◆ **Exercise instructions**
Output, exactly as written, the lines below from the one that has "(164, 121) = (153, 90): red" through the one that has "(399, 375) = (210, 167): green"; nothing else, and no pictures.

◆ **Source data**

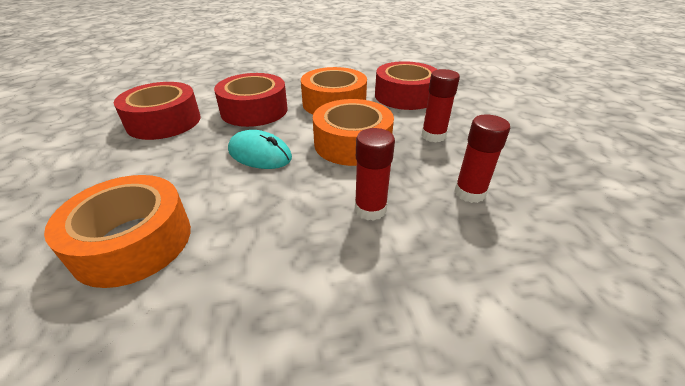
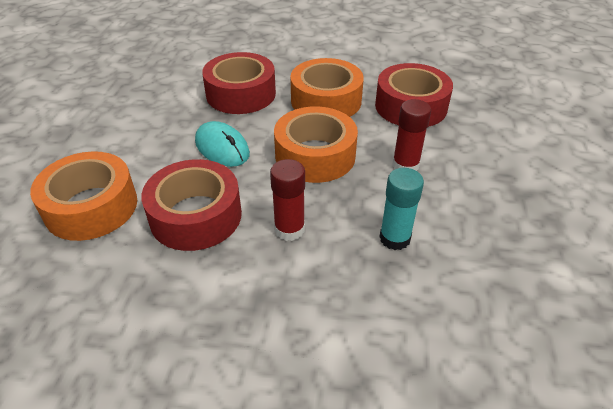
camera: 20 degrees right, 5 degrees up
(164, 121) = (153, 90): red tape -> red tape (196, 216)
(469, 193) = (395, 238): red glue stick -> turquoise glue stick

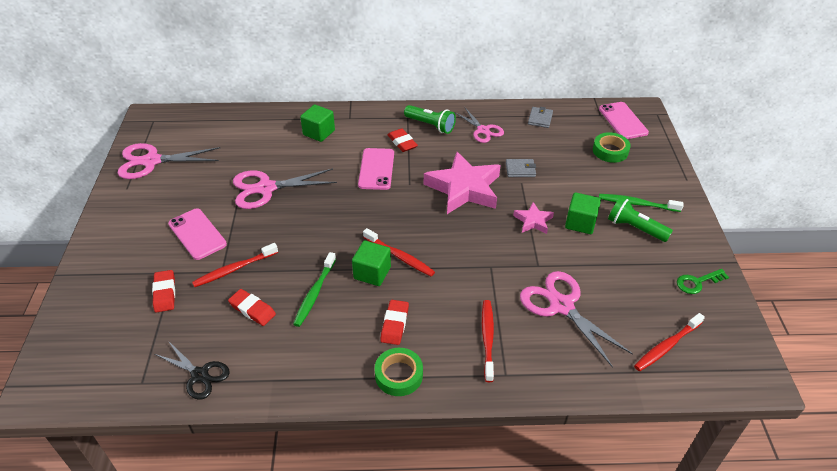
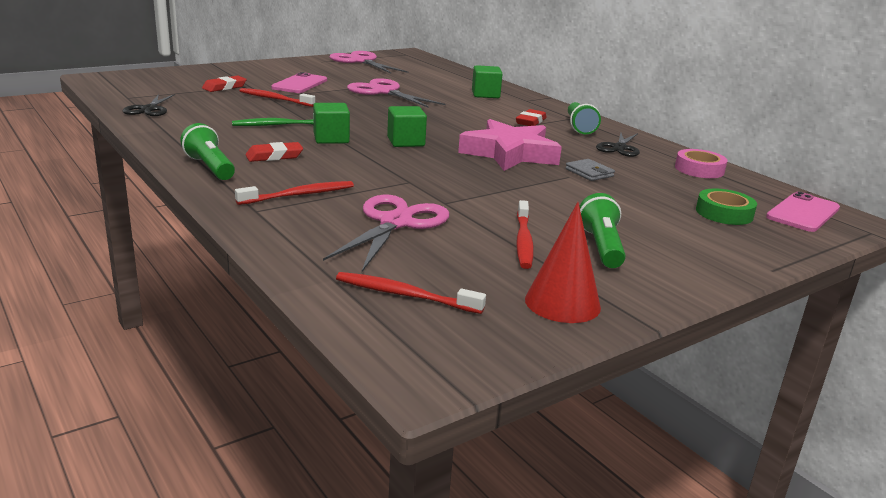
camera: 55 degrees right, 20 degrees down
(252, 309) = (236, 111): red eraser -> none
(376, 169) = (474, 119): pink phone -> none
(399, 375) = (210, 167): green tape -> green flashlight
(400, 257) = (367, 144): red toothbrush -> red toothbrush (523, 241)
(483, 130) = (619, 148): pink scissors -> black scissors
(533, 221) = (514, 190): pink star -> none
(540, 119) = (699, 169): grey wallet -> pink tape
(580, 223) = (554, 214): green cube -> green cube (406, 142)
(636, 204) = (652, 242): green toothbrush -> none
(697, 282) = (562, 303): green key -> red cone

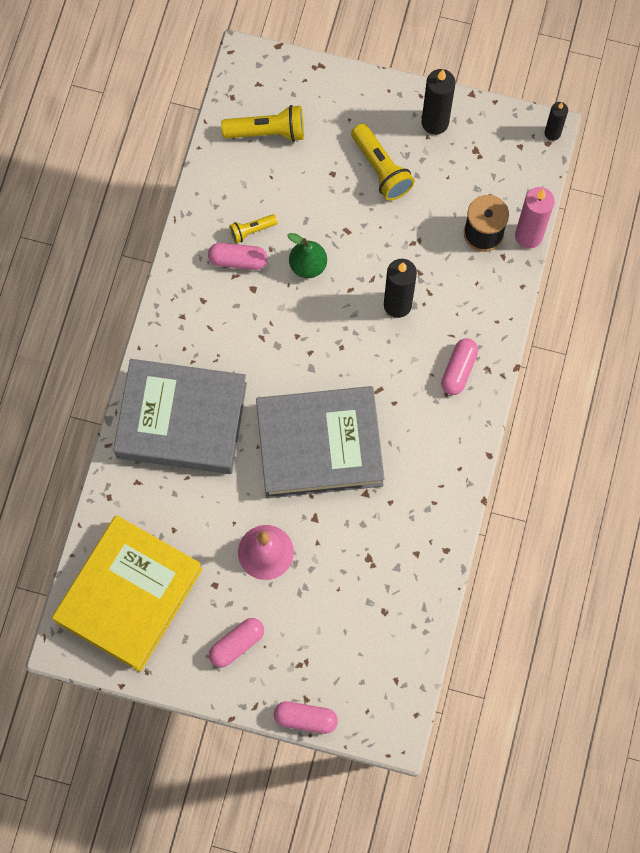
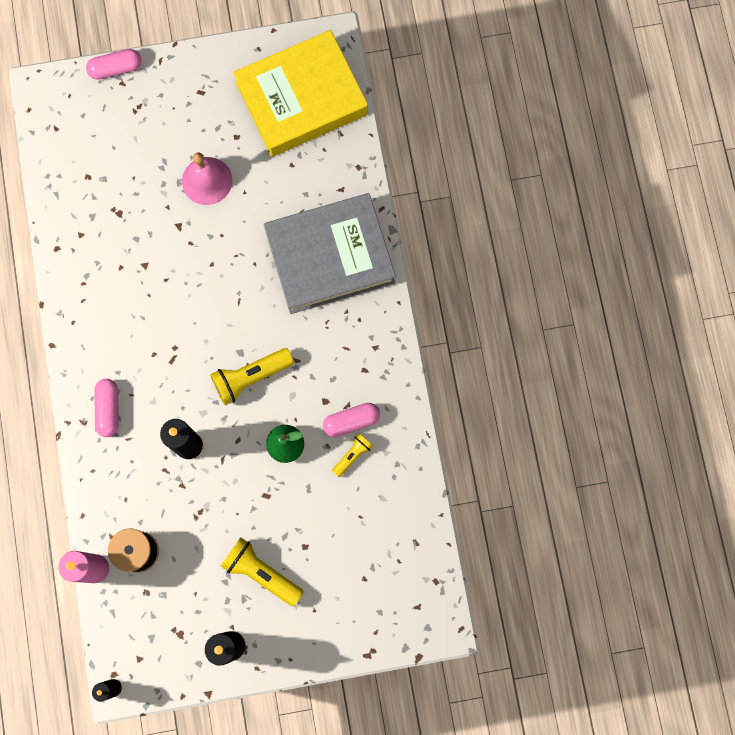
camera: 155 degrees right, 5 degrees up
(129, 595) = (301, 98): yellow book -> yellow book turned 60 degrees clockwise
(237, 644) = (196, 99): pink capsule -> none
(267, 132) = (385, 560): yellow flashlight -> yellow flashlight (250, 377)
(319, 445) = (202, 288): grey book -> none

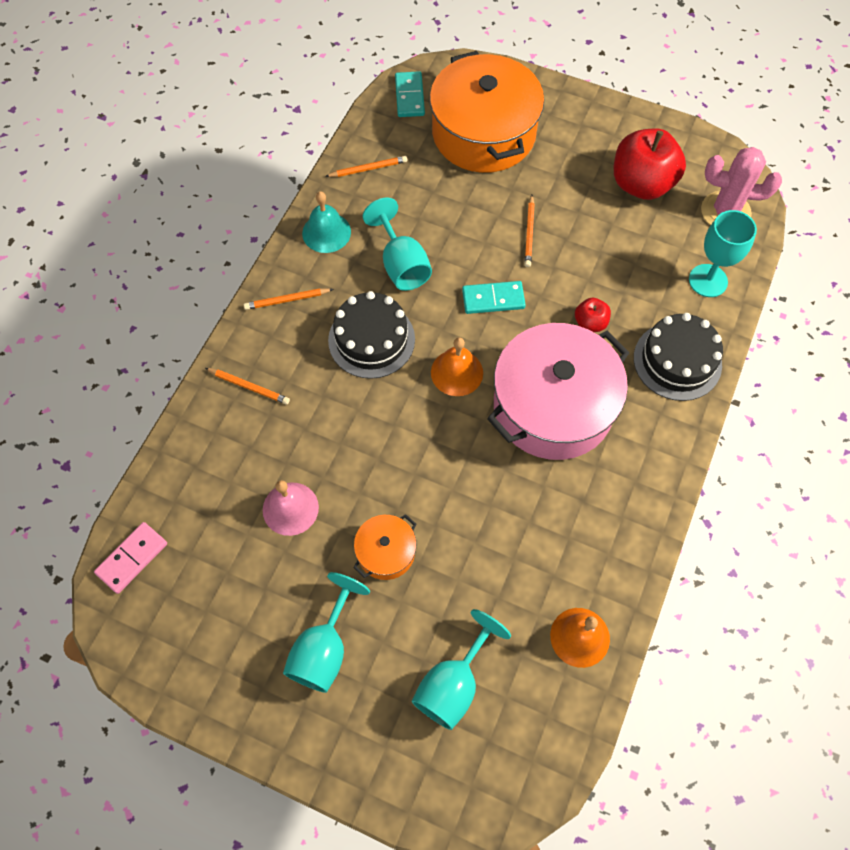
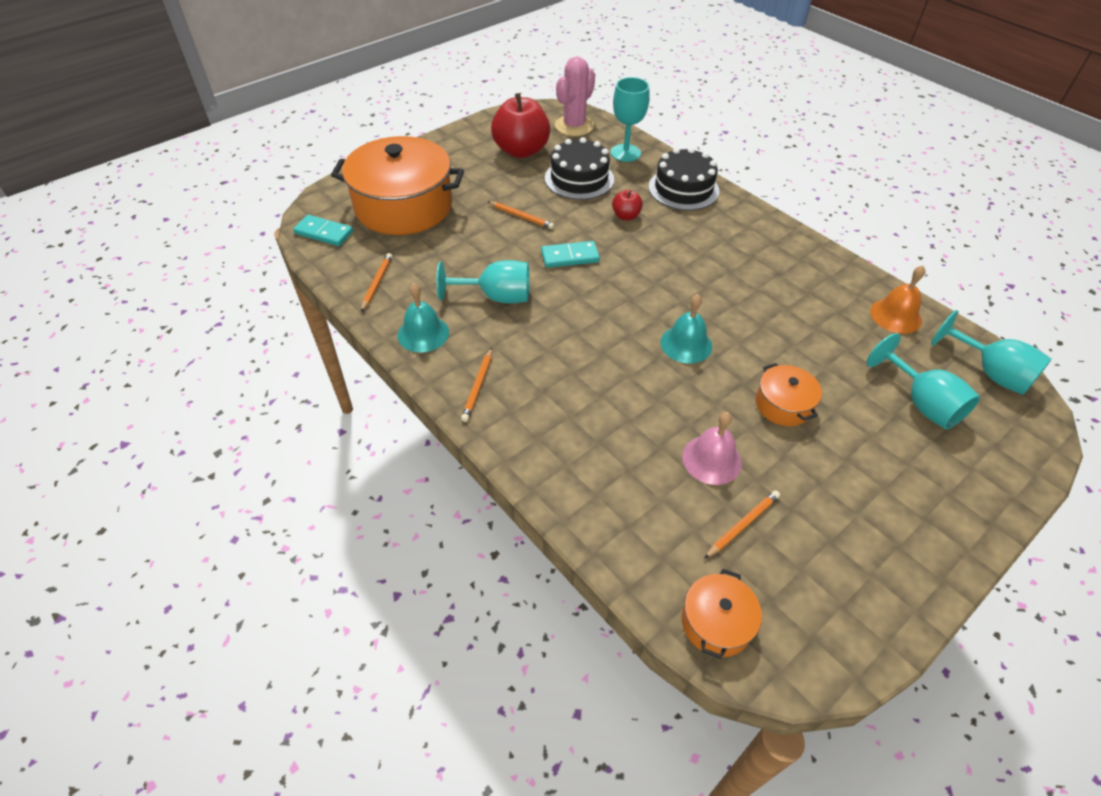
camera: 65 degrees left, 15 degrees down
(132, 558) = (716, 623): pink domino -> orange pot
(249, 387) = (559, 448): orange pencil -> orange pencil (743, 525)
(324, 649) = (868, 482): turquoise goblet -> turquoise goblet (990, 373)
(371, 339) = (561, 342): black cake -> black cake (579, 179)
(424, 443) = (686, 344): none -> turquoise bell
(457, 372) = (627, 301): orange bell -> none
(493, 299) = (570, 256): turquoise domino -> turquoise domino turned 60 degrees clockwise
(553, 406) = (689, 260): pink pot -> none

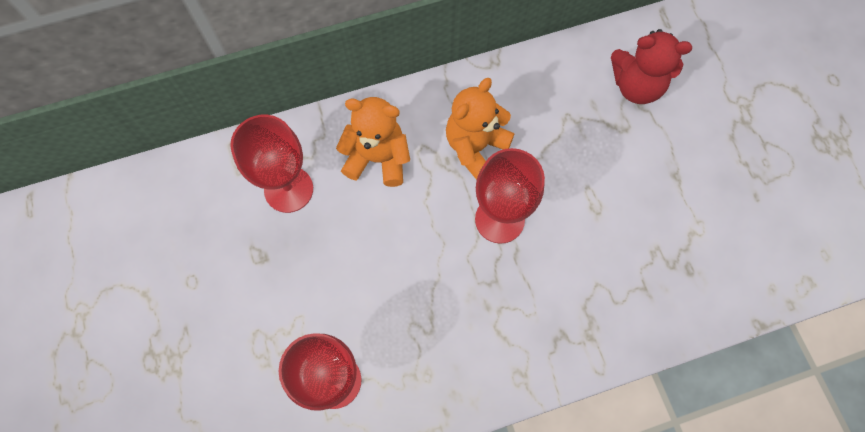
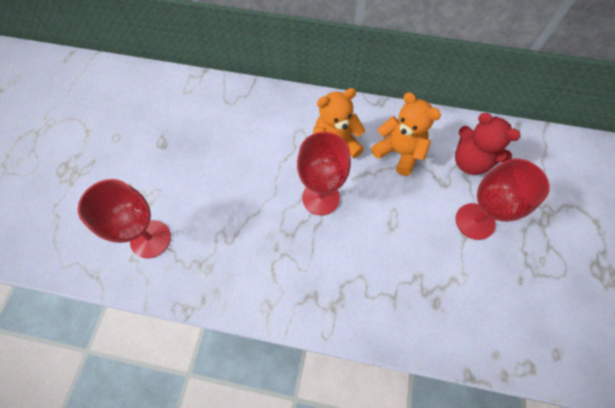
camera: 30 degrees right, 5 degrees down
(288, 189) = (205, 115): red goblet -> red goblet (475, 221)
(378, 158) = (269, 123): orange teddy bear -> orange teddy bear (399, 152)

◆ **Exercise output**
(164, 121) = (153, 90): red tape -> red tape (196, 216)
(469, 193) = (395, 238): red glue stick -> turquoise glue stick

camera: 55 degrees right, 20 degrees down
(252, 309) = (236, 111): red eraser -> none
(376, 169) = (474, 119): pink phone -> none
(399, 375) = (210, 167): green tape -> green flashlight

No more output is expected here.